[Dataset records]
= = = = = = =
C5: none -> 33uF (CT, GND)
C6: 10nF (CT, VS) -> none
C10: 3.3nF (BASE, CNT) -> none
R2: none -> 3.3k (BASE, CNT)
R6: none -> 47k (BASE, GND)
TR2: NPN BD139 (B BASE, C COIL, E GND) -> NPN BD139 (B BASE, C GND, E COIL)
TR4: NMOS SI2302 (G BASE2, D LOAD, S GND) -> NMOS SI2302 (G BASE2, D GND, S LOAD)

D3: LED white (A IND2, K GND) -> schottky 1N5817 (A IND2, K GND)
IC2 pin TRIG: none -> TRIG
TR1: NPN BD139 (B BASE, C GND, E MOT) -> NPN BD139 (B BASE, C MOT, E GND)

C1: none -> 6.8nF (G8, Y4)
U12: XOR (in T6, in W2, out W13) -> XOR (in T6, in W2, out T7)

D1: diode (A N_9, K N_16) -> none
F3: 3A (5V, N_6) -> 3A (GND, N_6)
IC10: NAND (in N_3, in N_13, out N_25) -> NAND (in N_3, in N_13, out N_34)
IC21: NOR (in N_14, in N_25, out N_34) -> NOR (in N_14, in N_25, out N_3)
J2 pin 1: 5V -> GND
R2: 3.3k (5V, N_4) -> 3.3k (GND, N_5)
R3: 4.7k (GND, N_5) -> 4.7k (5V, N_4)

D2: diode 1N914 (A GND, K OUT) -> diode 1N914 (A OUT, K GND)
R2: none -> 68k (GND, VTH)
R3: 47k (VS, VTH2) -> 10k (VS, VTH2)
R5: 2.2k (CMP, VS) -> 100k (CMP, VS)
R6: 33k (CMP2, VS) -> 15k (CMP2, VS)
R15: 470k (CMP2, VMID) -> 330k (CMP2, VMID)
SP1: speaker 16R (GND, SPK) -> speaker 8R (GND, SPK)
= = = = = = =
Task:
The result should be every line that contains "diode", copied from the entries.

Exercise result:
D1: diode (A N_9, K N_16) -> none
D2: diode 1N914 (A GND, K OUT) -> diode 1N914 (A OUT, K GND)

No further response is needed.